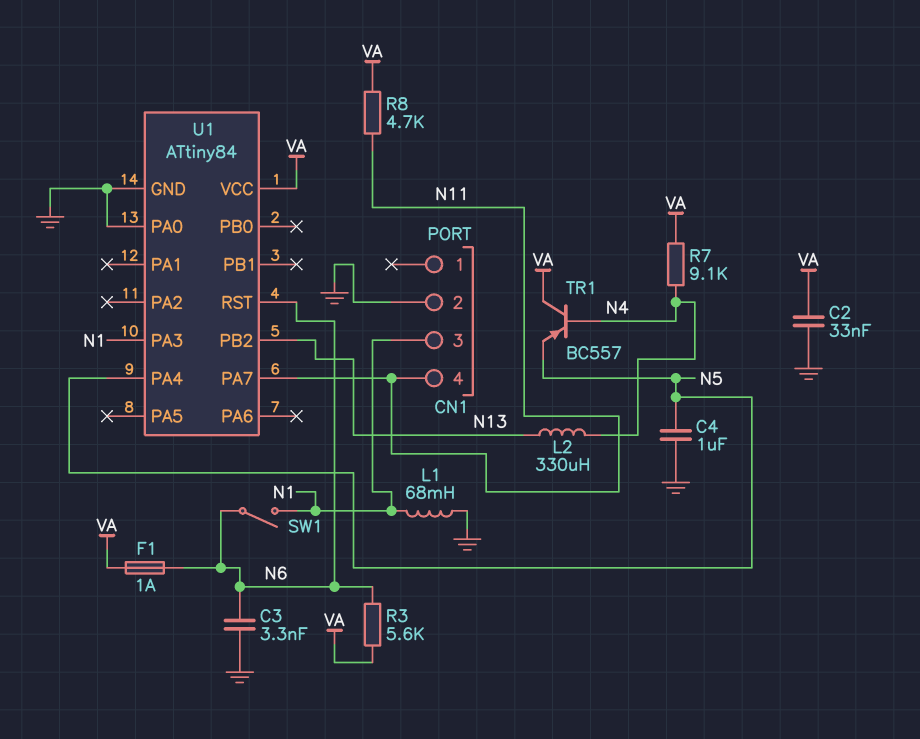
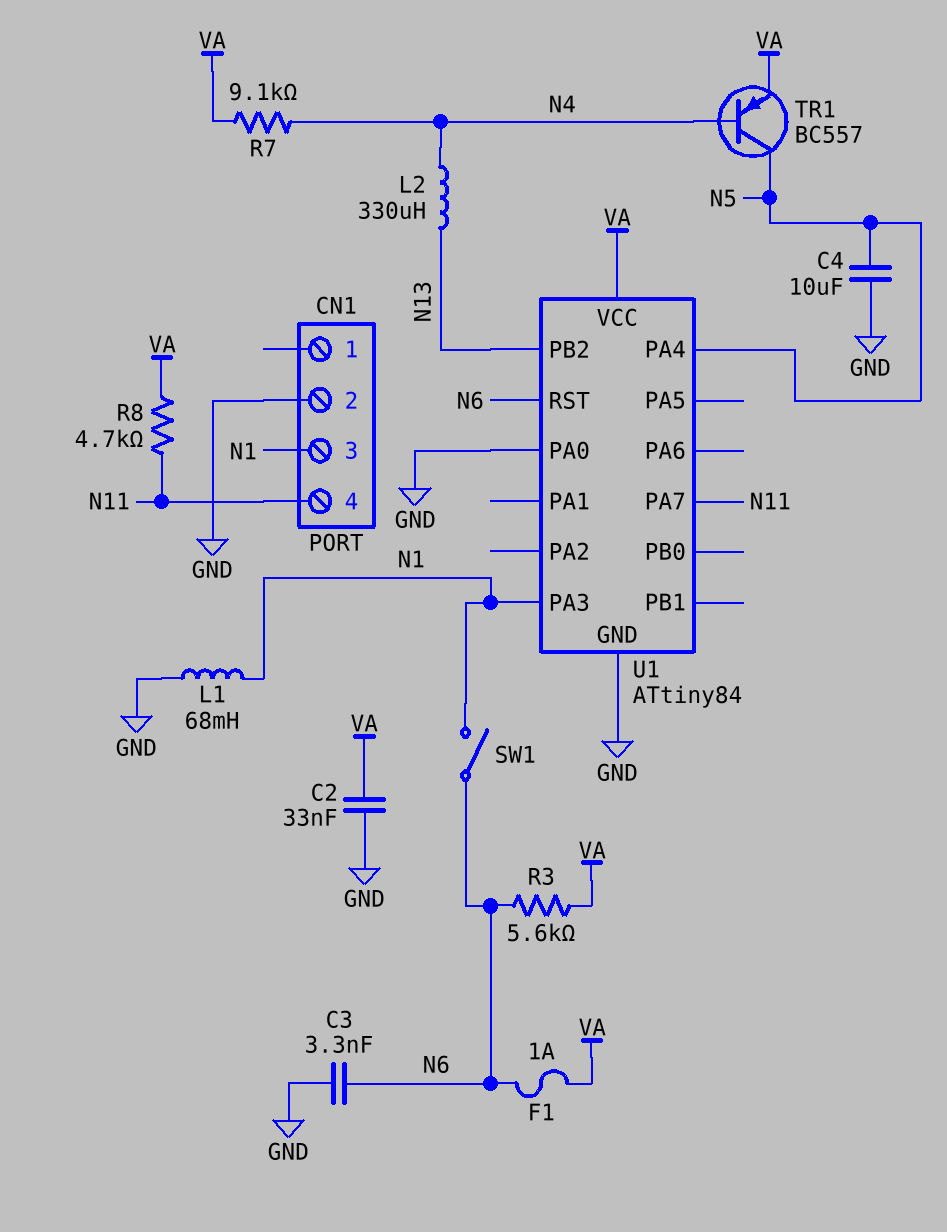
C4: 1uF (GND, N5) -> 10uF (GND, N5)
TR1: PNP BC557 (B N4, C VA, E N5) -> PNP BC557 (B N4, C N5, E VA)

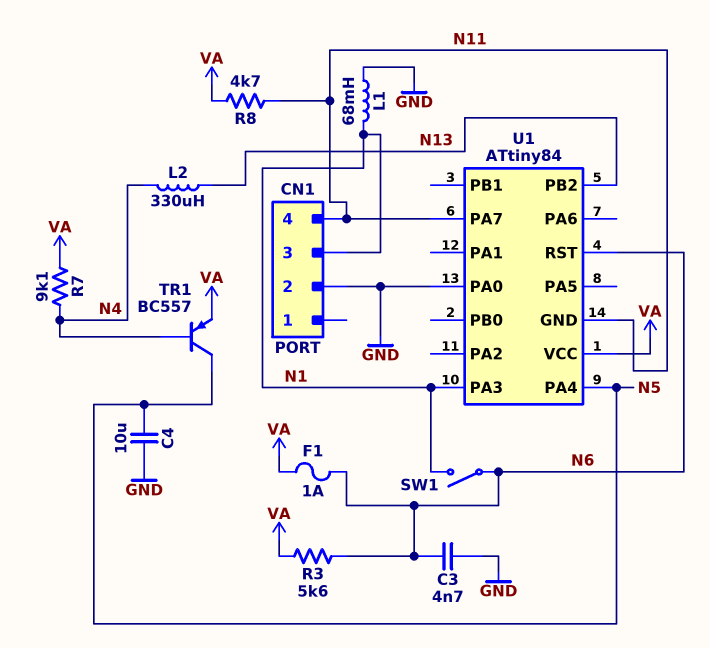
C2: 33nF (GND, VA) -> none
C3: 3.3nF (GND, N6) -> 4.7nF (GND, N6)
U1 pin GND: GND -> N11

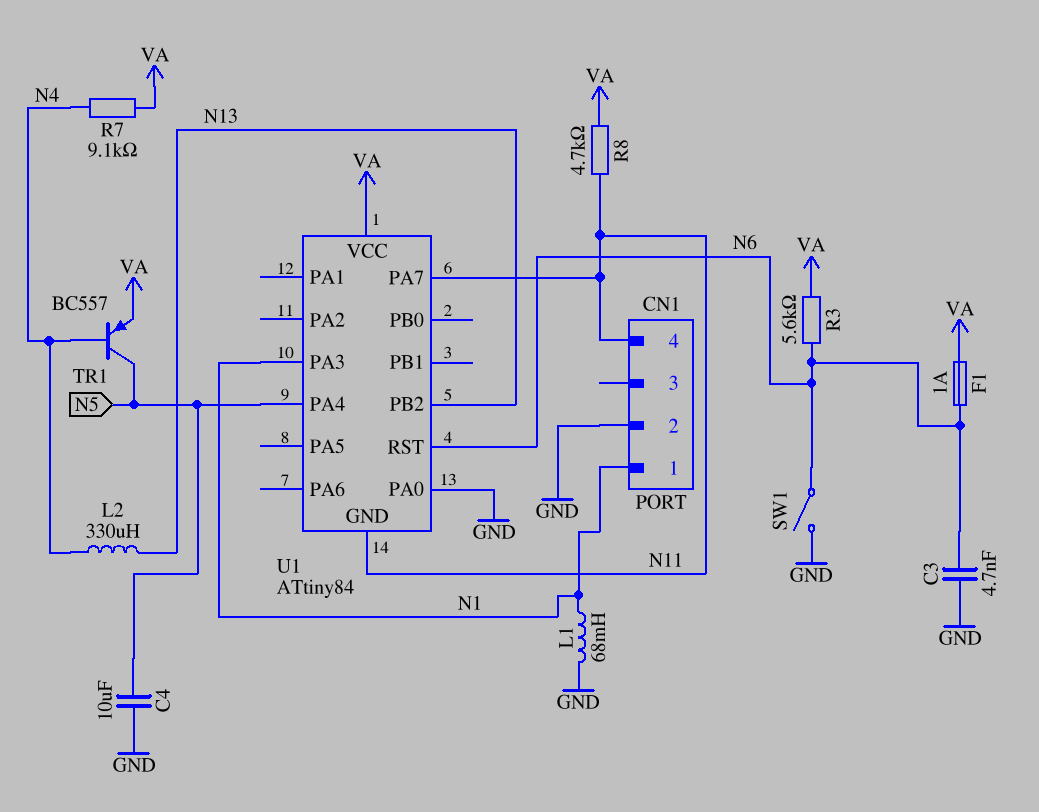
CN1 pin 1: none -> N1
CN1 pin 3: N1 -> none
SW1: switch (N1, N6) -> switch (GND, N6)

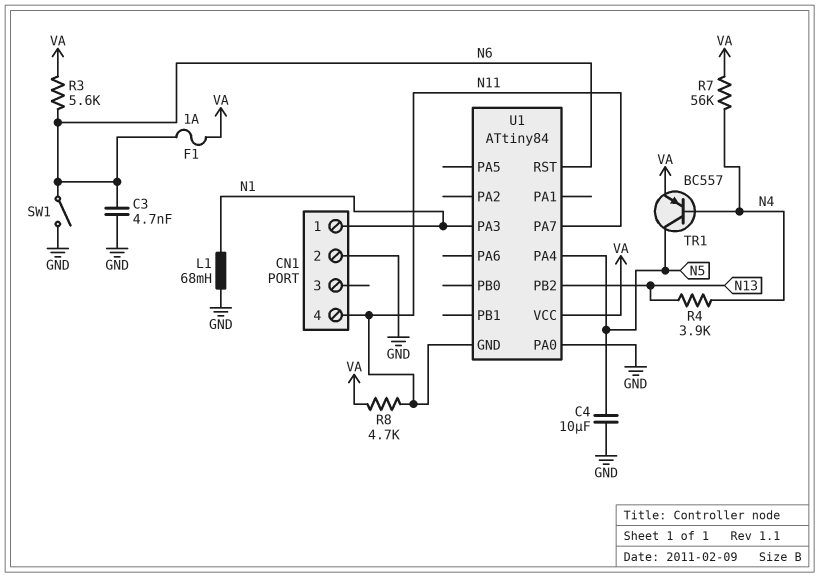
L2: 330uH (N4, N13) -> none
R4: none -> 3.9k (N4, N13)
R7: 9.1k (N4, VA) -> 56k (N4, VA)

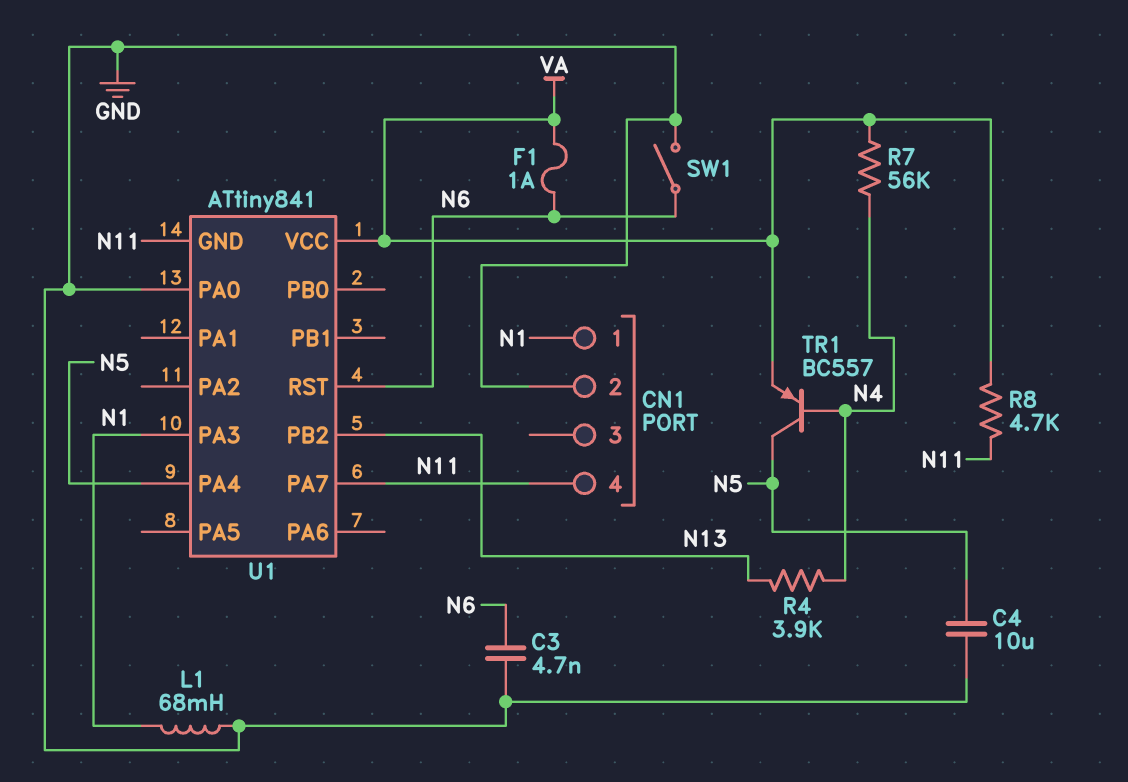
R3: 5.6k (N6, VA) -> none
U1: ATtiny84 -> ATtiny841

--*--

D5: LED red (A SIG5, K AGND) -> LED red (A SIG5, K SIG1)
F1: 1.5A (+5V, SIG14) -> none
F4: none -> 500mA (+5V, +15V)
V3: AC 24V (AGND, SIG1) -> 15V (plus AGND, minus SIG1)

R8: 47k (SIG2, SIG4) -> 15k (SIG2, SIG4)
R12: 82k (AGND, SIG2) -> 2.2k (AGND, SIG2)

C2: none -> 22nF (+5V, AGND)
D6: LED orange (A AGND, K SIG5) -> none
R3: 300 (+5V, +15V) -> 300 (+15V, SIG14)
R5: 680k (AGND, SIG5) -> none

--*--

> _Exercise prompt_: Print the part of the listing above that opens with the line containing "TR1: PNP BC557" and closes with the line containing "L2: 330uH (N4, N13) -> none". Copy it exactly, both ends included, and omit the pictures.

> _Exercise output_:
TR1: PNP BC557 (B N4, C VA, E N5) -> PNP BC557 (B N4, C N5, E VA)

C2: 33nF (GND, VA) -> none
C3: 3.3nF (GND, N6) -> 4.7nF (GND, N6)
U1 pin GND: GND -> N11

CN1 pin 1: none -> N1
CN1 pin 3: N1 -> none
SW1: switch (N1, N6) -> switch (GND, N6)

L2: 330uH (N4, N13) -> none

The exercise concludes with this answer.